### WORK INSTRUCTIONS
Every line below containing the word "plus" should be found and copied.

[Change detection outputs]
== Segment start ==

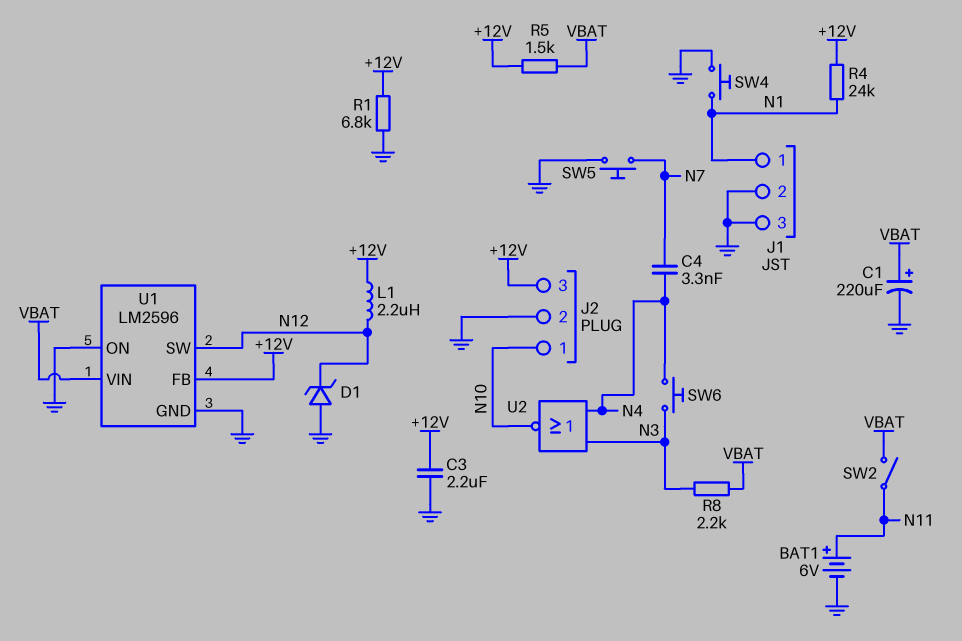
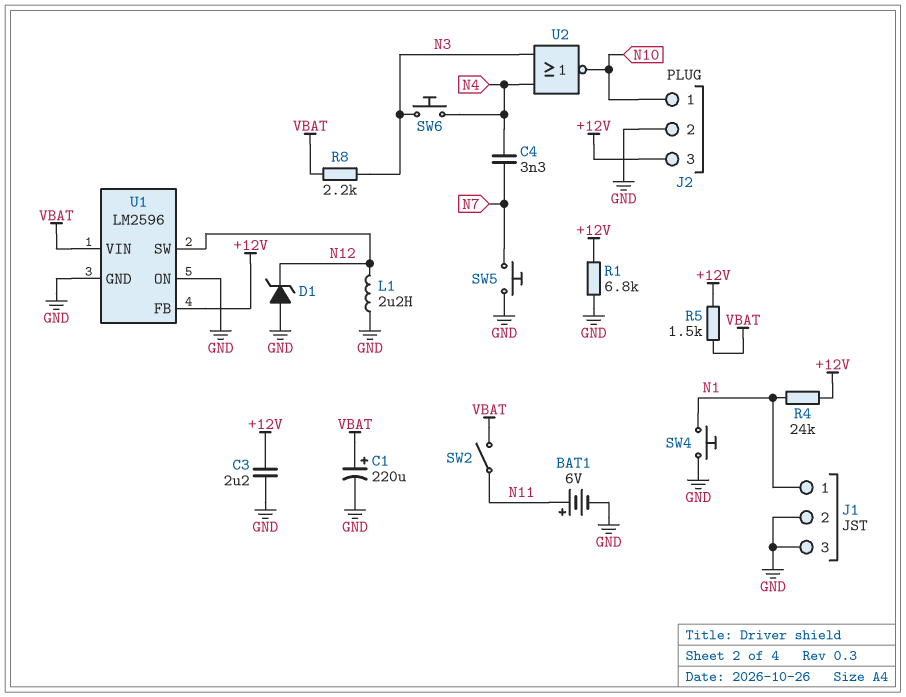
L1: 2.2uH (+12V, N12) -> 2.2uH (GND, N12)

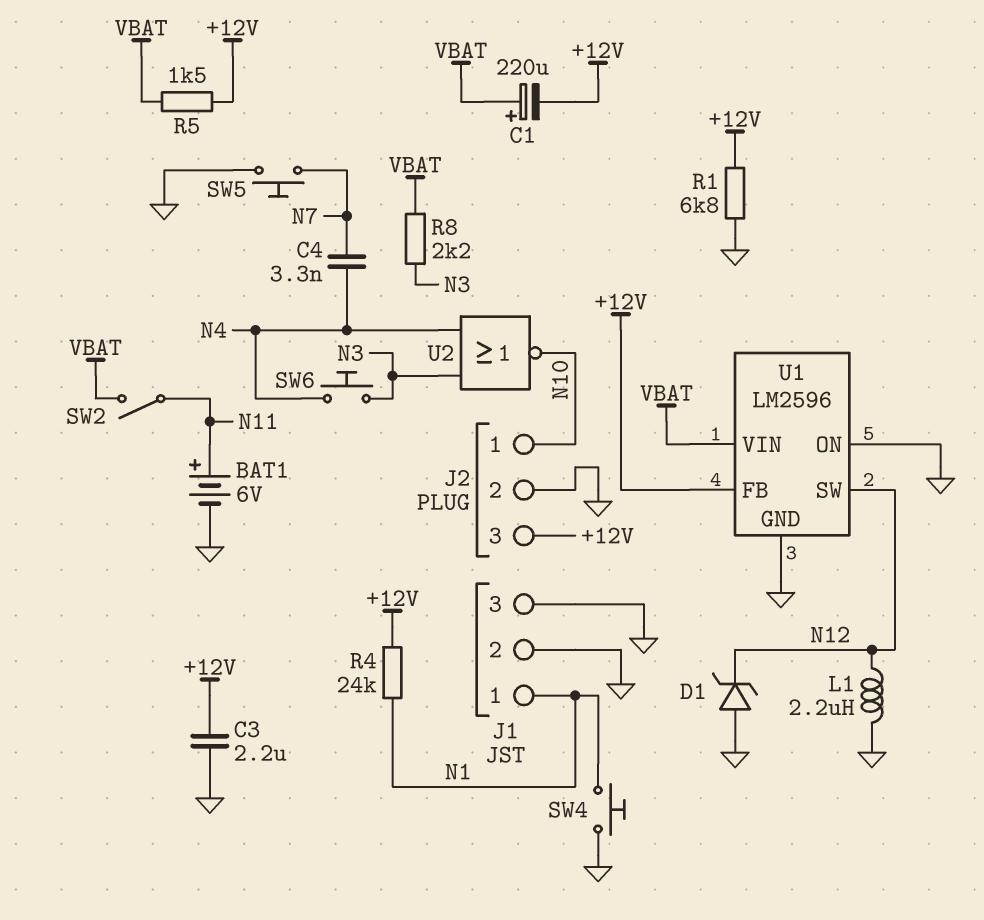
C1: 220uF (plus VBAT, minus GND) -> 220uF (plus VBAT, minus +12V)

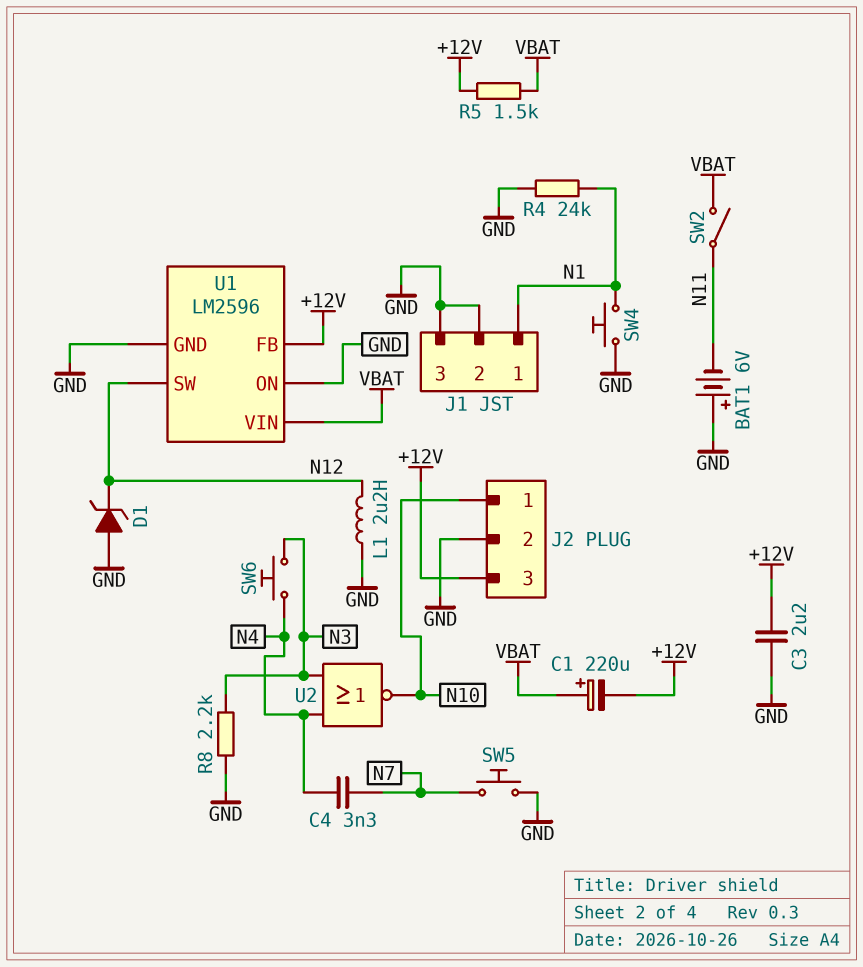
BAT1: 6V (plus N11, minus GND) -> 6V (plus GND, minus N11)
R1: 6.8k (+12V, GND) -> none
R4: 24k (+12V, N1) -> 24k (GND, N1)
R8: 2.2k (N3, VBAT) -> 2.2k (GND, N3)

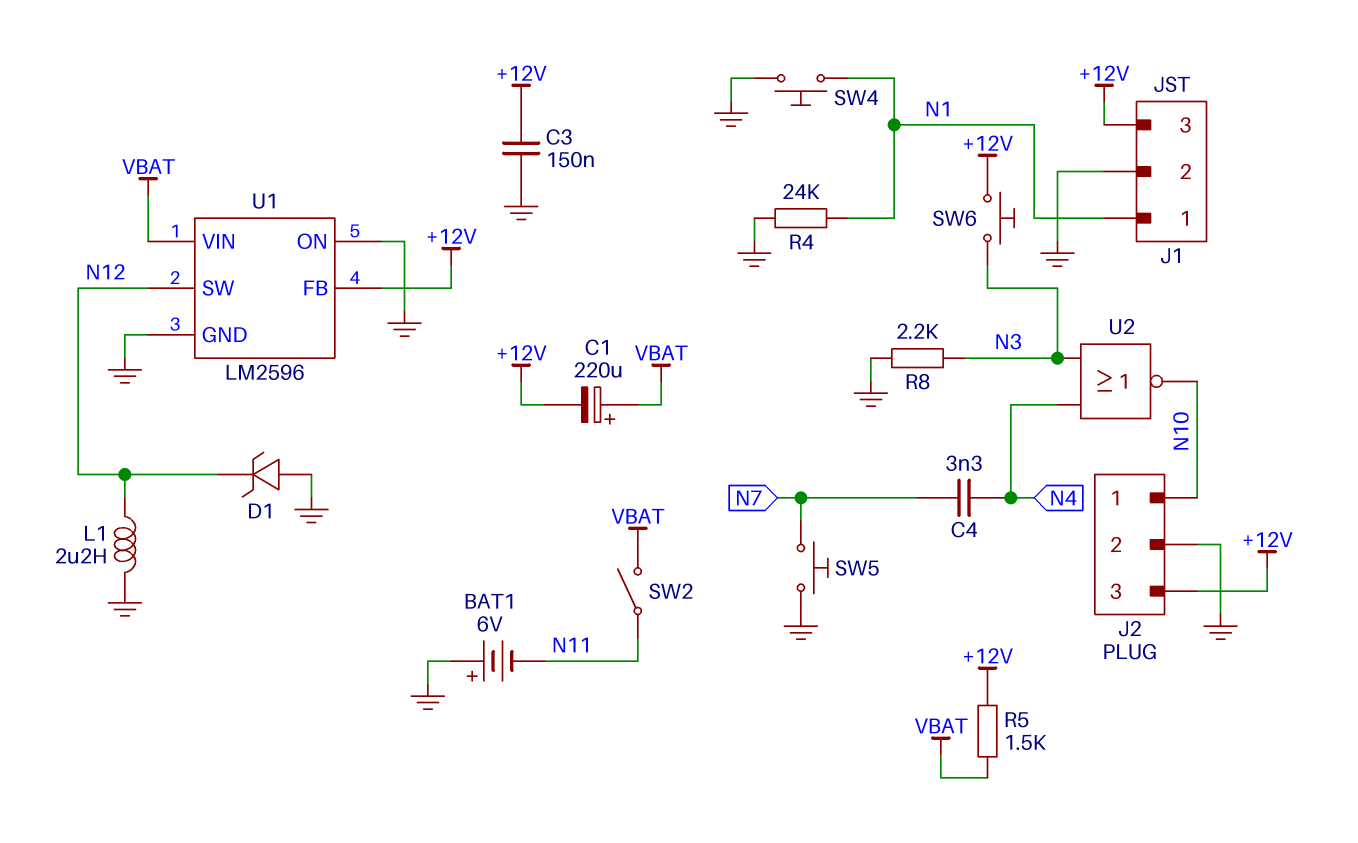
C3: 2.2uF (+12V, GND) -> 150nF (+12V, GND)
J1 pin 3: GND -> +12V
SW6: button (N3, N4) -> button (+12V, N3)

== Segment end ==

### TASK RESULT
C1: 220uF (plus VBAT, minus GND) -> 220uF (plus VBAT, minus +12V)
BAT1: 6V (plus N11, minus GND) -> 6V (plus GND, minus N11)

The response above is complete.